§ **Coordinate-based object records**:
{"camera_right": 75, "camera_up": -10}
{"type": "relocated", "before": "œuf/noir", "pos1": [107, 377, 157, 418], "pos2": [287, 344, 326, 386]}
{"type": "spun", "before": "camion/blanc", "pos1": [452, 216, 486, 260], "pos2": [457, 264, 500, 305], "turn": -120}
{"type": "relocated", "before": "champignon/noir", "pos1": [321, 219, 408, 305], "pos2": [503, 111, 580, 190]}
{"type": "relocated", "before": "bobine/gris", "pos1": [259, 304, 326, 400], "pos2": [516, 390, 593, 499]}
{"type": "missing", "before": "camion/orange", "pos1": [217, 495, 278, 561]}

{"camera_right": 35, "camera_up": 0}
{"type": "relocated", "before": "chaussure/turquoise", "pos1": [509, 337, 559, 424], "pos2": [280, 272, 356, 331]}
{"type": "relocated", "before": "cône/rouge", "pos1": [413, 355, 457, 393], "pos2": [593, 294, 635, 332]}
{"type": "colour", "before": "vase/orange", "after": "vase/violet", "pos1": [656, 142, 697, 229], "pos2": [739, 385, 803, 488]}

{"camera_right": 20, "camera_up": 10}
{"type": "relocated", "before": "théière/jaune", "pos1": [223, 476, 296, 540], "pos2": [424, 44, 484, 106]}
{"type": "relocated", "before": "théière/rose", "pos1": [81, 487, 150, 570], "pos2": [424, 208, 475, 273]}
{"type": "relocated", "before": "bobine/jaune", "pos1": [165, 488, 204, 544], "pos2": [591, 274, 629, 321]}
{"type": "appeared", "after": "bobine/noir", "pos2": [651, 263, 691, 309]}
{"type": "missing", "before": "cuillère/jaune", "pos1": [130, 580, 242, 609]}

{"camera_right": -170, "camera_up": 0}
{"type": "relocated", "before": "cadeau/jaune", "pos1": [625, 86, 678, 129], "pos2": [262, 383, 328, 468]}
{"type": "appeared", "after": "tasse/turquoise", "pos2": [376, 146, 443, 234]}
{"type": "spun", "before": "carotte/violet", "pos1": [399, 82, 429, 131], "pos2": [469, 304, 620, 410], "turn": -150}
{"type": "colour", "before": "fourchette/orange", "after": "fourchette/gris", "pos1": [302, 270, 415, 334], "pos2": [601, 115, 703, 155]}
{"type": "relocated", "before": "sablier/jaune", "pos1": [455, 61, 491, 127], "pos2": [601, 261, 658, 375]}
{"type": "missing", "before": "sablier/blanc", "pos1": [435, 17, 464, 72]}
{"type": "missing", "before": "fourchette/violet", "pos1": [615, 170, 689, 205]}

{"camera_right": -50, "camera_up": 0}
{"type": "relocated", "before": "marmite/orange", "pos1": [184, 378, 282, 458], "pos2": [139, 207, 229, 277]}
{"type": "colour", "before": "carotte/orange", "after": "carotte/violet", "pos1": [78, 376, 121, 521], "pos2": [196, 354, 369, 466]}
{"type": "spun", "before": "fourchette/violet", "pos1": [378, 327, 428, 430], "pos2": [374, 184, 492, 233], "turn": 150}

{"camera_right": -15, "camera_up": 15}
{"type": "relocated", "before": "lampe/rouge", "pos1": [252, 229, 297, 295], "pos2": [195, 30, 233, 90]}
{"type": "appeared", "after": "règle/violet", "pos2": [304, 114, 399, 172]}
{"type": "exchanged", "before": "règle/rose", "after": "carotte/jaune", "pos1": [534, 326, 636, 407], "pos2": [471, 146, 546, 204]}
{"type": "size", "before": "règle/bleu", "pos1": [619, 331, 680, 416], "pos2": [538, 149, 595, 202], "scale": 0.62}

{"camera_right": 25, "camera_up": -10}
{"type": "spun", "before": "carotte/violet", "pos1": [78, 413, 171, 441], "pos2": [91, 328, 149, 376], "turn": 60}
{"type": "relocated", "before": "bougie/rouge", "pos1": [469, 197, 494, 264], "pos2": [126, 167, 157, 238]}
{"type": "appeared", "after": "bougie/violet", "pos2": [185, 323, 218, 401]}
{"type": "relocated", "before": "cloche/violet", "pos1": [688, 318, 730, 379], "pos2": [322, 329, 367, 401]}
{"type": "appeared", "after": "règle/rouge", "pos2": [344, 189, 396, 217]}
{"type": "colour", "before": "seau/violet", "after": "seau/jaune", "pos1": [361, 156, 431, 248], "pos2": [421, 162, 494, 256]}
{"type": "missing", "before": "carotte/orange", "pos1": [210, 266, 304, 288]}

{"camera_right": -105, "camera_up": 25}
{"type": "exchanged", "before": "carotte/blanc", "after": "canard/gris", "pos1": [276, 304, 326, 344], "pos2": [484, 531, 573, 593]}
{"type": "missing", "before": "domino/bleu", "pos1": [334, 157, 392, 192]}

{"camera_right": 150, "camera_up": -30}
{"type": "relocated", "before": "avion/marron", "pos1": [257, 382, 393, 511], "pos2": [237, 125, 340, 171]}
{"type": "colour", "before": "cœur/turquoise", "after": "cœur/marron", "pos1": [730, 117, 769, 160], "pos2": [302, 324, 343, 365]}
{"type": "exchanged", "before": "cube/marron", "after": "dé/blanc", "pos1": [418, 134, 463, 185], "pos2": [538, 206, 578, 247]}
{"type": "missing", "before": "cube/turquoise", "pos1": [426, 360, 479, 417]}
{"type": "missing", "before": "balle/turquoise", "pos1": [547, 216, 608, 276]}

§ **Assigned task**: What is needed is an exact copy of all the records above.

§ **Written response**:
{"camera_right": 75, "camera_up": -10}
{"type": "relocated", "before": "œuf/noir", "pos1": [107, 377, 157, 418], "pos2": [287, 344, 326, 386]}
{"type": "spun", "before": "camion/blanc", "pos1": [452, 216, 486, 260], "pos2": [457, 264, 500, 305], "turn": -120}
{"type": "relocated", "before": "champignon/noir", "pos1": [321, 219, 408, 305], "pos2": [503, 111, 580, 190]}
{"type": "relocated", "before": "bobine/gris", "pos1": [259, 304, 326, 400], "pos2": [516, 390, 593, 499]}
{"type": "missing", "before": "camion/orange", "pos1": [217, 495, 278, 561]}

{"camera_right": 35, "camera_up": 0}
{"type": "relocated", "before": "chaussure/turquoise", "pos1": [509, 337, 559, 424], "pos2": [280, 272, 356, 331]}
{"type": "relocated", "before": "cône/rouge", "pos1": [413, 355, 457, 393], "pos2": [593, 294, 635, 332]}
{"type": "colour", "before": "vase/orange", "after": "vase/violet", "pos1": [656, 142, 697, 229], "pos2": [739, 385, 803, 488]}

{"camera_right": 20, "camera_up": 10}
{"type": "relocated", "before": "théière/jaune", "pos1": [223, 476, 296, 540], "pos2": [424, 44, 484, 106]}
{"type": "relocated", "before": "théière/rose", "pos1": [81, 487, 150, 570], "pos2": [424, 208, 475, 273]}
{"type": "relocated", "before": "bobine/jaune", "pos1": [165, 488, 204, 544], "pos2": [591, 274, 629, 321]}
{"type": "appeared", "after": "bobine/noir", "pos2": [651, 263, 691, 309]}
{"type": "missing", "before": "cuillère/jaune", "pos1": [130, 580, 242, 609]}

{"camera_right": -170, "camera_up": 0}
{"type": "relocated", "before": "cadeau/jaune", "pos1": [625, 86, 678, 129], "pos2": [262, 383, 328, 468]}
{"type": "appeared", "after": "tasse/turquoise", "pos2": [376, 146, 443, 234]}
{"type": "spun", "before": "carotte/violet", "pos1": [399, 82, 429, 131], "pos2": [469, 304, 620, 410], "turn": -150}
{"type": "colour", "before": "fourchette/orange", "after": "fourchette/gris", "pos1": [302, 270, 415, 334], "pos2": [601, 115, 703, 155]}
{"type": "relocated", "before": "sablier/jaune", "pos1": [455, 61, 491, 127], "pos2": [601, 261, 658, 375]}
{"type": "missing", "before": "sablier/blanc", "pos1": [435, 17, 464, 72]}
{"type": "missing", "before": "fourchette/violet", "pos1": [615, 170, 689, 205]}

{"camera_right": -50, "camera_up": 0}
{"type": "relocated", "before": "marmite/orange", "pos1": [184, 378, 282, 458], "pos2": [139, 207, 229, 277]}
{"type": "colour", "before": "carotte/orange", "after": "carotte/violet", "pos1": [78, 376, 121, 521], "pos2": [196, 354, 369, 466]}
{"type": "spun", "before": "fourchette/violet", "pos1": [378, 327, 428, 430], "pos2": [374, 184, 492, 233], "turn": 150}

{"camera_right": -15, "camera_up": 15}
{"type": "relocated", "before": "lampe/rouge", "pos1": [252, 229, 297, 295], "pos2": [195, 30, 233, 90]}
{"type": "appeared", "after": "règle/violet", "pos2": [304, 114, 399, 172]}
{"type": "exchanged", "before": "règle/rose", "after": "carotte/jaune", "pos1": [534, 326, 636, 407], "pos2": [471, 146, 546, 204]}
{"type": "size", "before": "règle/bleu", "pos1": [619, 331, 680, 416], "pos2": [538, 149, 595, 202], "scale": 0.62}

{"camera_right": 25, "camera_up": -10}
{"type": "spun", "before": "carotte/violet", "pos1": [78, 413, 171, 441], "pos2": [91, 328, 149, 376], "turn": 60}
{"type": "relocated", "before": "bougie/rouge", "pos1": [469, 197, 494, 264], "pos2": [126, 167, 157, 238]}
{"type": "appeared", "after": "bougie/violet", "pos2": [185, 323, 218, 401]}
{"type": "relocated", "before": "cloche/violet", "pos1": [688, 318, 730, 379], "pos2": [322, 329, 367, 401]}
{"type": "appeared", "after": "règle/rouge", "pos2": [344, 189, 396, 217]}
{"type": "colour", "before": "seau/violet", "after": "seau/jaune", "pos1": [361, 156, 431, 248], "pos2": [421, 162, 494, 256]}
{"type": "missing", "before": "carotte/orange", "pos1": [210, 266, 304, 288]}

{"camera_right": -105, "camera_up": 25}
{"type": "exchanged", "before": "carotte/blanc", "after": "canard/gris", "pos1": [276, 304, 326, 344], "pos2": [484, 531, 573, 593]}
{"type": "missing", "before": "domino/bleu", "pos1": [334, 157, 392, 192]}

{"camera_right": 150, "camera_up": -30}
{"type": "relocated", "before": "avion/marron", "pos1": [257, 382, 393, 511], "pos2": [237, 125, 340, 171]}
{"type": "colour", "before": "cœur/turquoise", "after": "cœur/marron", "pos1": [730, 117, 769, 160], "pos2": [302, 324, 343, 365]}
{"type": "exchanged", "before": "cube/marron", "after": "dé/blanc", "pos1": [418, 134, 463, 185], "pos2": [538, 206, 578, 247]}
{"type": "missing", "before": "cube/turquoise", "pos1": [426, 360, 479, 417]}
{"type": "missing", "before": "balle/turquoise", "pos1": [547, 216, 608, 276]}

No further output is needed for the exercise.